◆ EXERCISE INSTRUCTIONS: Report each line from the data below that holds the word "pink".

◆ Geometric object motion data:
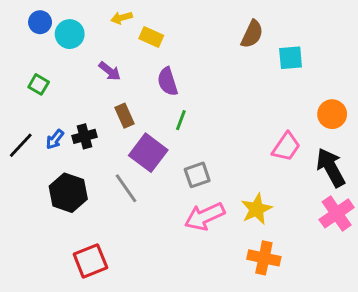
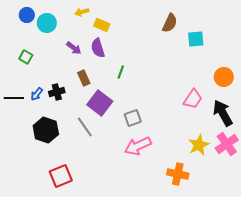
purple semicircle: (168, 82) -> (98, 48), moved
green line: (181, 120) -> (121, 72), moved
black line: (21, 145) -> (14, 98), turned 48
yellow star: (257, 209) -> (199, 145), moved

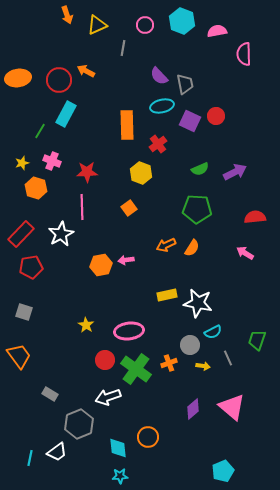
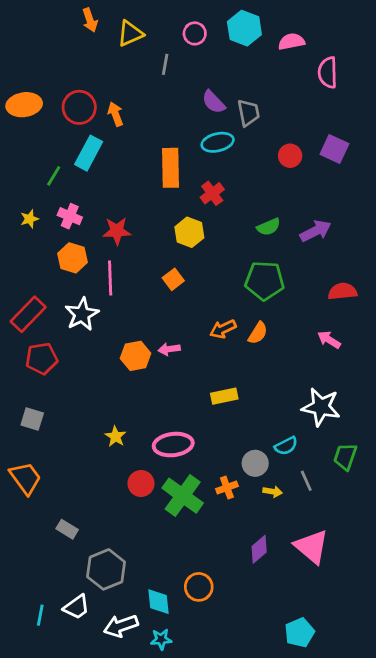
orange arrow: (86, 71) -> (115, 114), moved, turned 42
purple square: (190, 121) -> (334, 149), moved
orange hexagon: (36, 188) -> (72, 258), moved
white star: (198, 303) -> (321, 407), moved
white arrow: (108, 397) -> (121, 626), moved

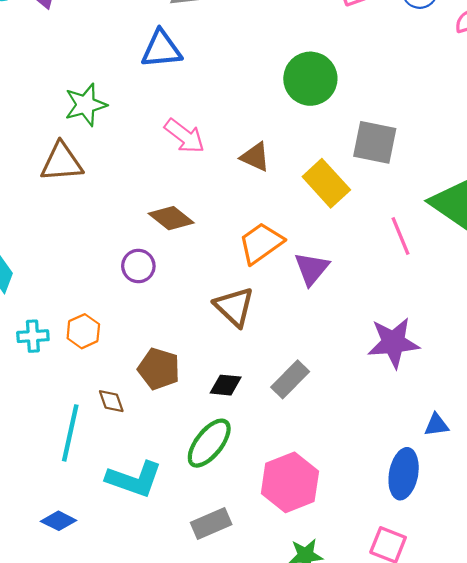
---
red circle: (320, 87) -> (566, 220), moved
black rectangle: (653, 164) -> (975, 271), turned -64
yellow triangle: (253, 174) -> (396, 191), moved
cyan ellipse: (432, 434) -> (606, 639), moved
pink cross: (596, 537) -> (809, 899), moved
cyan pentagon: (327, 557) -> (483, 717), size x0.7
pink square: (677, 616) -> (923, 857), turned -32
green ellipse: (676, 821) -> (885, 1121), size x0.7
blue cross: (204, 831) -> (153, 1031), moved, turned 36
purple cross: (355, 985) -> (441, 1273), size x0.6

◆ EXERCISE RESPONSE:
pink cross: (596, 537) -> (809, 899), moved
pink square: (677, 616) -> (923, 857), turned -32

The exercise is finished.